■ **Work task**:
For the listing below, give the number of lines that contain the word "degrees" and no other text.
# # # #
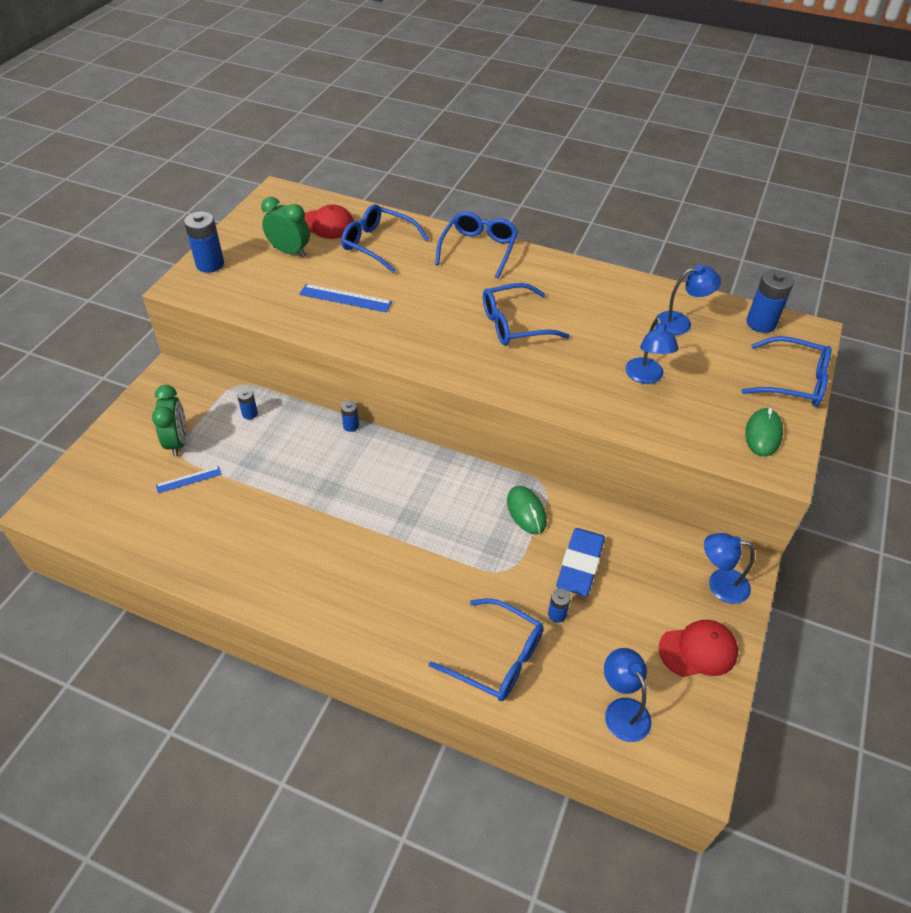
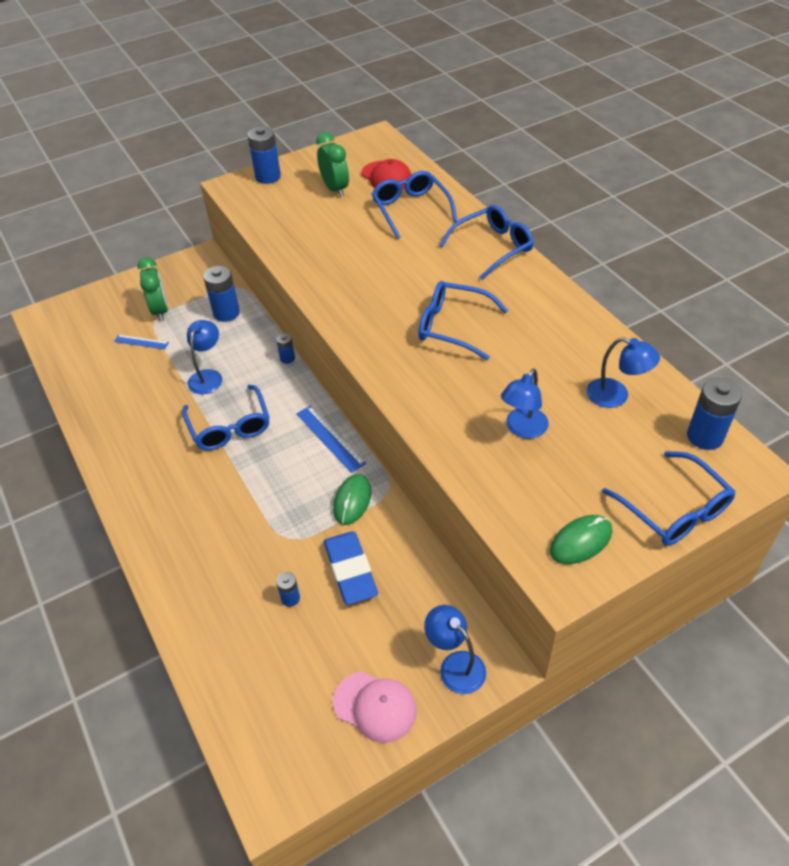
camera: 40 degrees right, 0 degrees up
green clock [152,385,186,457] -> green clock turned 45 degrees counterclockwise [137,257,168,321]
blue battery [237,388,258,419] -> blue battery [203,266,240,322], size x1.87
blue ruler [299,284,392,313] -> blue ruler moved to [296,405,366,473]
blue glasses [429,598,544,701] -> blue glasses moved to [182,385,269,450]
blue eraser [556,528,605,596] -> blue eraser turned 75 degrees counterclockwise [324,531,378,605]
blue lamp [604,648,652,742] -> blue lamp moved to [187,320,222,394]
red cap [659,620,738,677] -> pink cap [333,672,417,743]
# # # #
■ **Your solution**:
3